DATASET RECORDS:
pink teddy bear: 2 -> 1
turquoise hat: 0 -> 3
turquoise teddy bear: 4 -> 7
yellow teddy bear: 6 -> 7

--

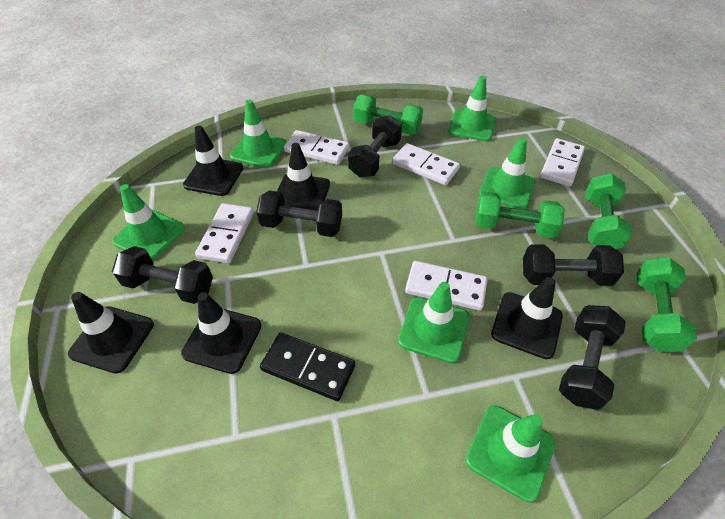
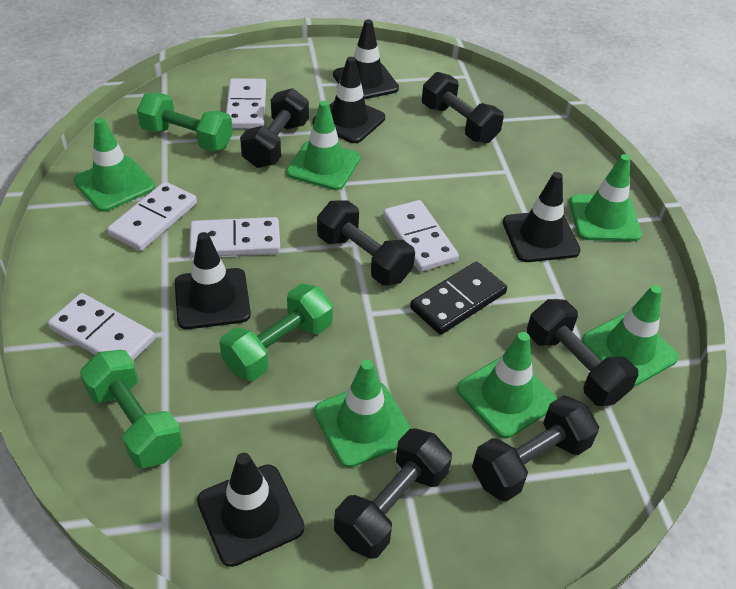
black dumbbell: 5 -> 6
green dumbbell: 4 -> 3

TASK GOAL:
In the listing above, find the line with "pink teddy bear: 2 -> 1" and the line with "yellow teddy bear: 6 -> 7"; output exactly those lines and all lines between them.

TASK OUTPUT:
pink teddy bear: 2 -> 1
turquoise hat: 0 -> 3
turquoise teddy bear: 4 -> 7
yellow teddy bear: 6 -> 7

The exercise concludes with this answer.